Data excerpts
Start of Block

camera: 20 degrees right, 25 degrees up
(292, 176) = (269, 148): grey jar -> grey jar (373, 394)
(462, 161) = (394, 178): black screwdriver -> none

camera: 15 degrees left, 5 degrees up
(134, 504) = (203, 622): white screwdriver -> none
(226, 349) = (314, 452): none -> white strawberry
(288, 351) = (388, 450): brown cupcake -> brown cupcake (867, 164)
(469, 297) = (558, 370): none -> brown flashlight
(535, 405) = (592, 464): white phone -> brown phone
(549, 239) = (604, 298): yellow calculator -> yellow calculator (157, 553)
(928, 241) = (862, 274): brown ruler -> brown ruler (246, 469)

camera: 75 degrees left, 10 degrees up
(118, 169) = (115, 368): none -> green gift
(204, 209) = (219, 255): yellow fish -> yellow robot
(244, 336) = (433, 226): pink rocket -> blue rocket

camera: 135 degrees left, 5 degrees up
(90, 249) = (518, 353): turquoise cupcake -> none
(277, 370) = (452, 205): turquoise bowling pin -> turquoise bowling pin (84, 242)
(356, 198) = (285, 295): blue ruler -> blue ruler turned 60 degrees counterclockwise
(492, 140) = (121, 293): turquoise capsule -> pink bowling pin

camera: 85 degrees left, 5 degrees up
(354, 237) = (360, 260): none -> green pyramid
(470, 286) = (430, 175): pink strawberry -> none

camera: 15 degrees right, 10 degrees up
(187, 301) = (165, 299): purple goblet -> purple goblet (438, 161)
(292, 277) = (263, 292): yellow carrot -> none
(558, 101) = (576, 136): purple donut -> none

End of Block

▶ Task statement
Above are the records; from them, give again exactly the lines from the one containing "(288, 351) = (388, 450): brown" through the one containing "(928, 241) = (862, 274): brown", both included.

▶ Result for this task
(288, 351) = (388, 450): brown cupcake -> brown cupcake (867, 164)
(469, 297) = (558, 370): none -> brown flashlight
(535, 405) = (592, 464): white phone -> brown phone
(549, 239) = (604, 298): yellow calculator -> yellow calculator (157, 553)
(928, 241) = (862, 274): brown ruler -> brown ruler (246, 469)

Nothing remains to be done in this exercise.